● Your instructions
Starting at the line below holding "C2: 4.7uF (plus" and stopping at the line holding "R9: none -> 6.2k (+3V3, IC3/PB2)", print every line exactly, both ends included, and leave the rest out.
[Material provided Boundary: Start]
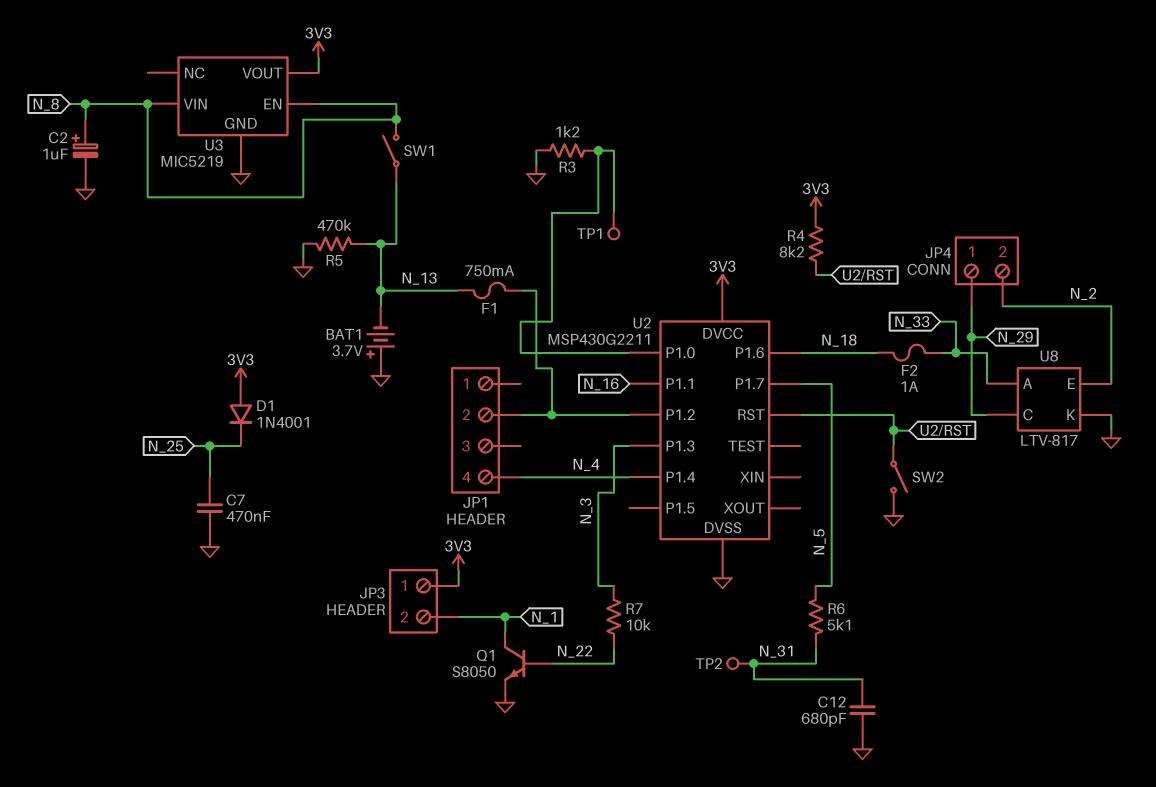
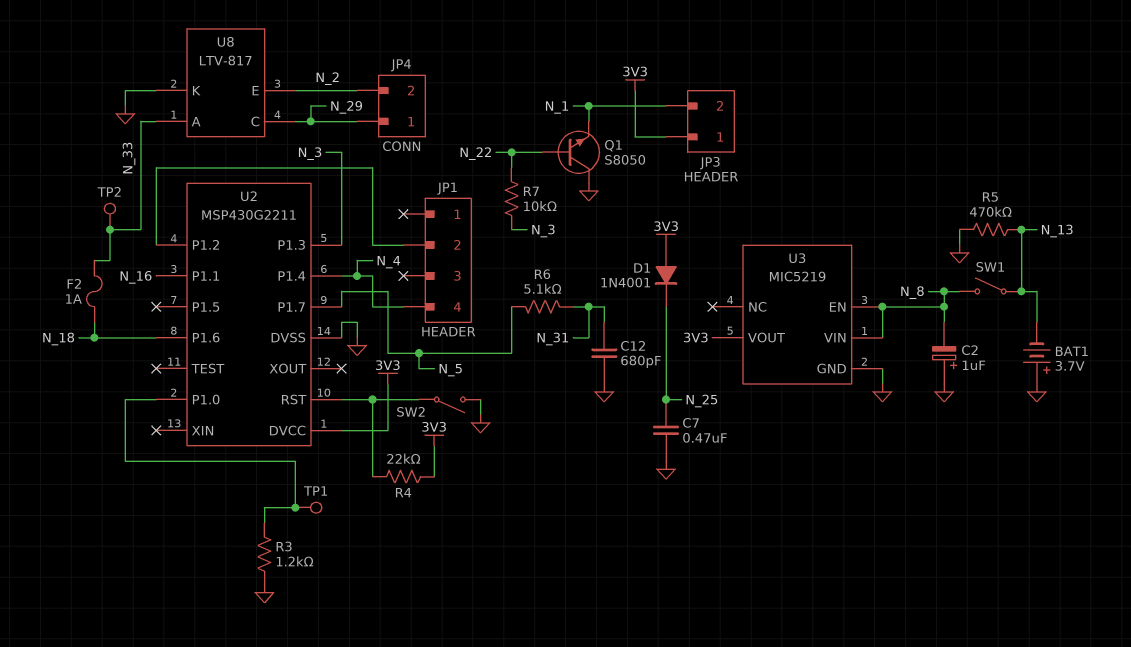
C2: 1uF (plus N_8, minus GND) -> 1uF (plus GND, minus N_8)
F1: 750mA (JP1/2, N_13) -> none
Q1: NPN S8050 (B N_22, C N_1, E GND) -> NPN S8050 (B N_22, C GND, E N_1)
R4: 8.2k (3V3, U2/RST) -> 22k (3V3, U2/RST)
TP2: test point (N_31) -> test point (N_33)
[Material provided Boundary: End]
[Material provided Boundary: Start]
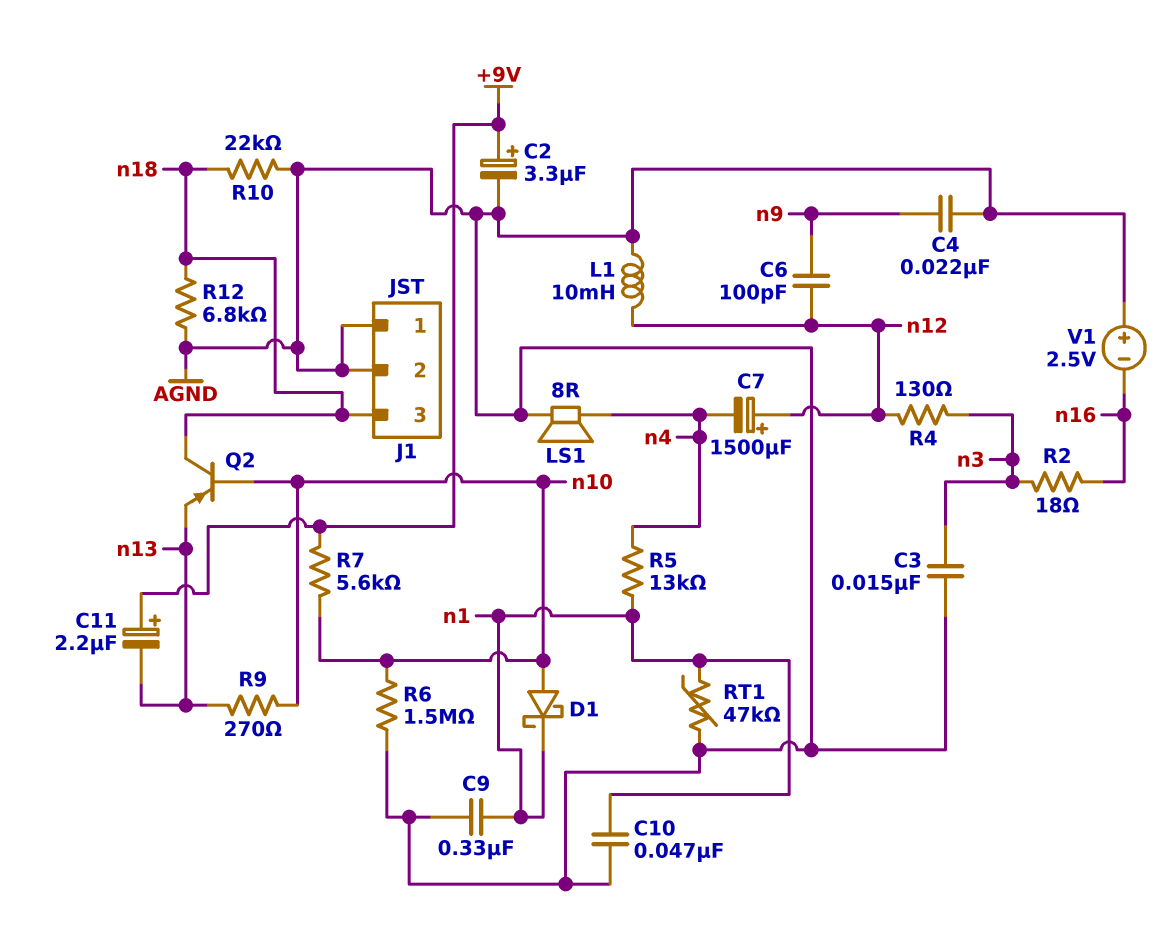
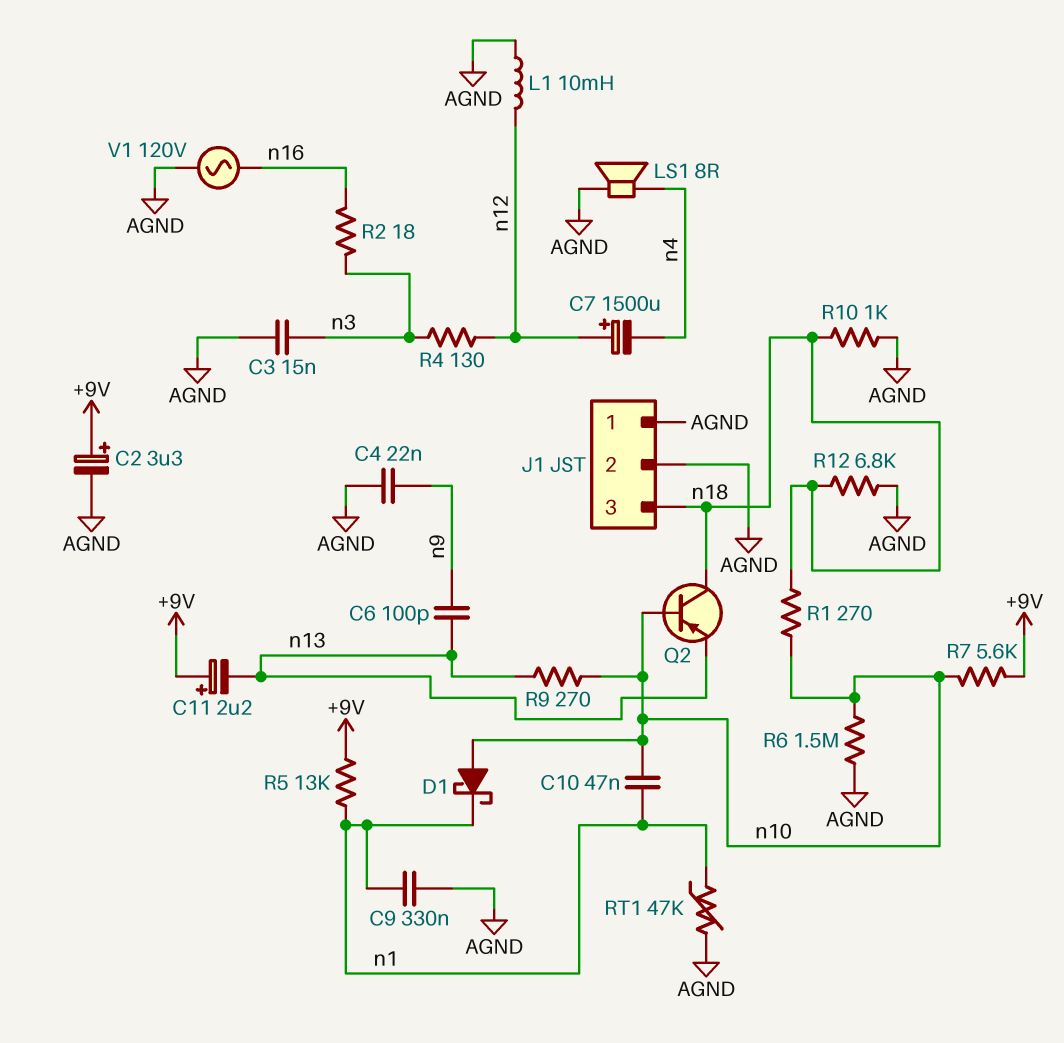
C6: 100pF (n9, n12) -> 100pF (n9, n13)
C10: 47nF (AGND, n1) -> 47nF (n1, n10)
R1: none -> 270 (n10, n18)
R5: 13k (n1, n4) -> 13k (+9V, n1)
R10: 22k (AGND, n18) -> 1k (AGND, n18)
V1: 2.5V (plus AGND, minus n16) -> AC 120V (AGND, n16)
[Material provided Boundary: End]
[Material provided Boundary: Start]
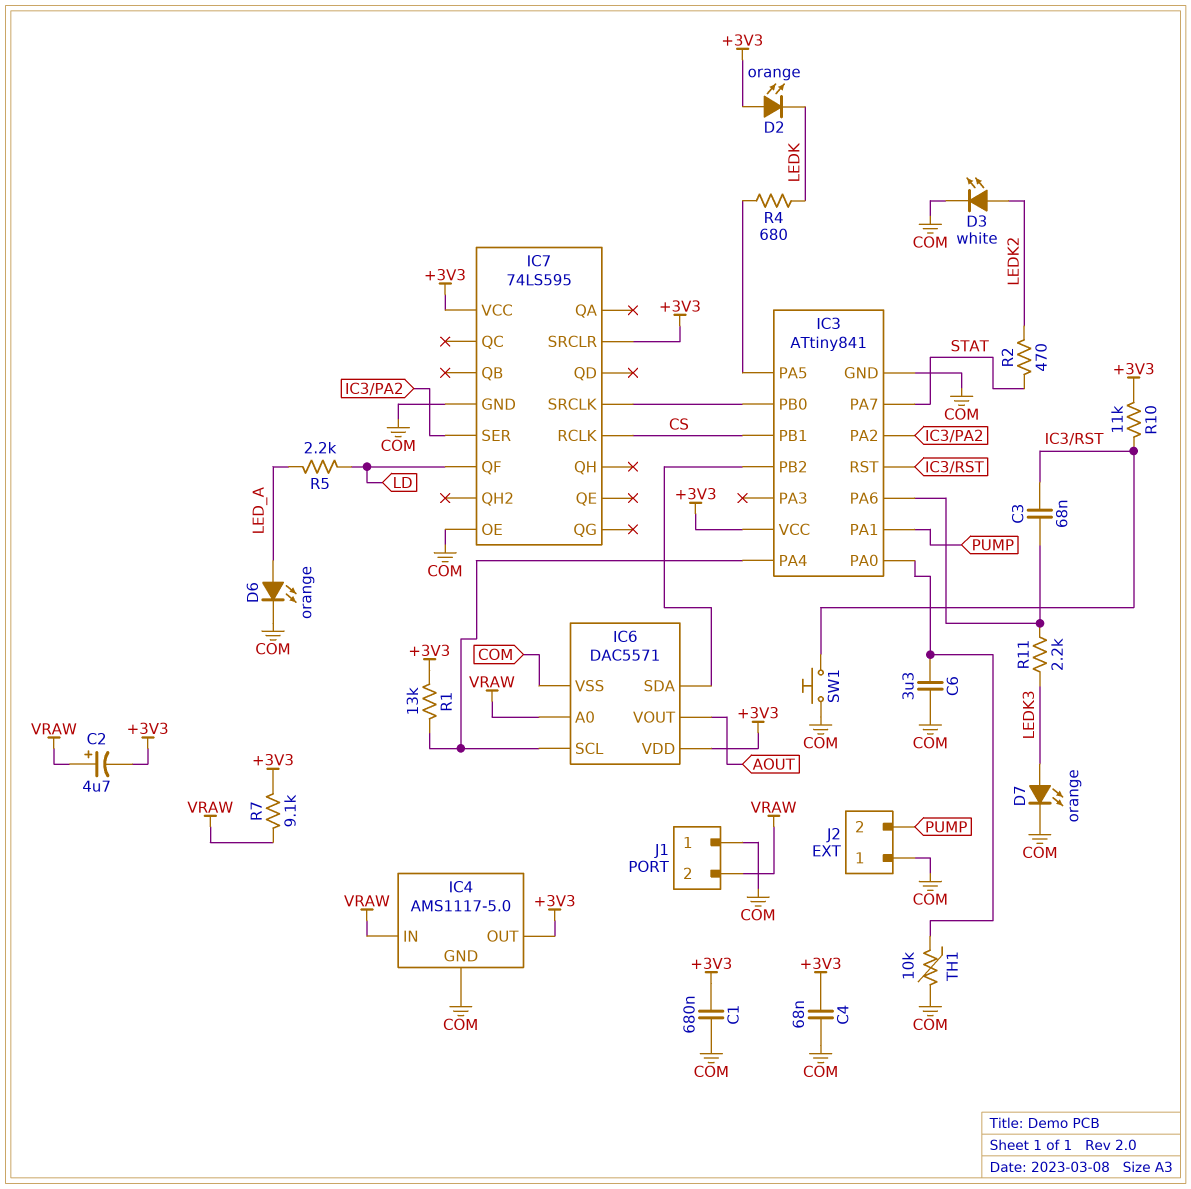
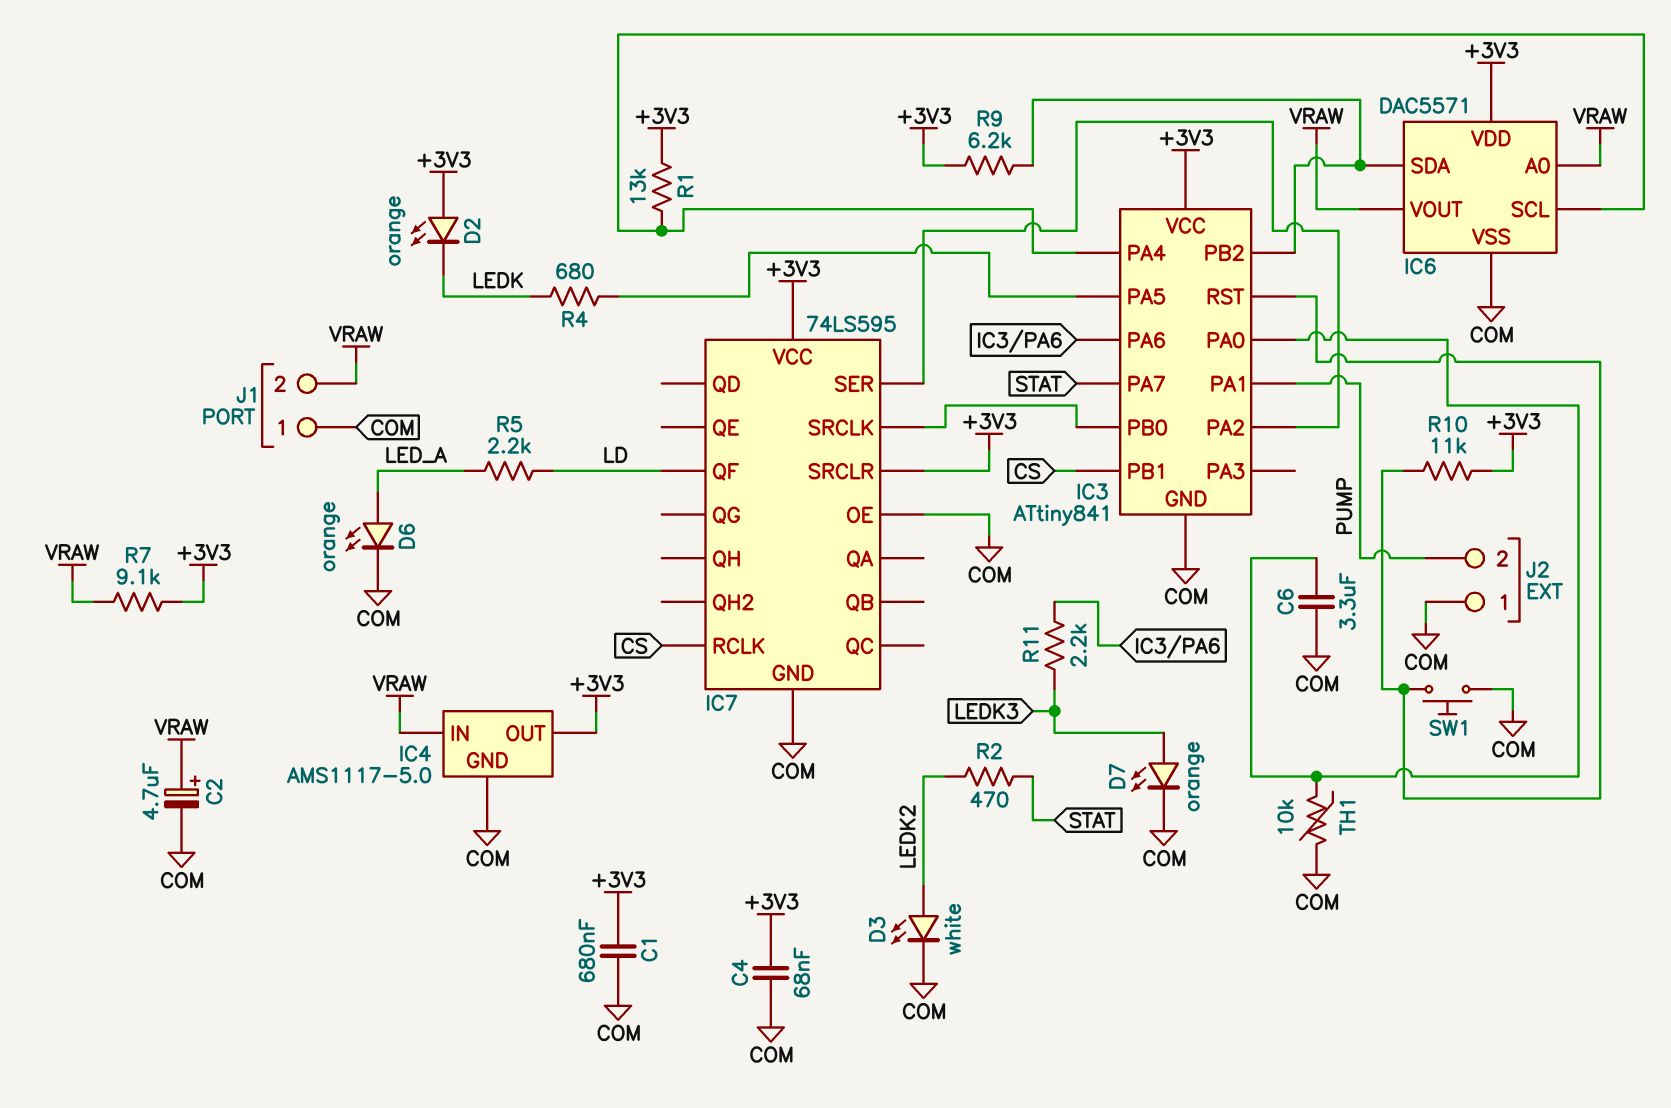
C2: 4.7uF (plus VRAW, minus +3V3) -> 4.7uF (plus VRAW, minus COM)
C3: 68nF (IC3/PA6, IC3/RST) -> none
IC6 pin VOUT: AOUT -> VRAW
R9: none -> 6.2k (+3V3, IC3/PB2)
[Material provided Boundary: End]
● Task output
C2: 4.7uF (plus VRAW, minus +3V3) -> 4.7uF (plus VRAW, minus COM)
C3: 68nF (IC3/PA6, IC3/RST) -> none
IC6 pin VOUT: AOUT -> VRAW
R9: none -> 6.2k (+3V3, IC3/PB2)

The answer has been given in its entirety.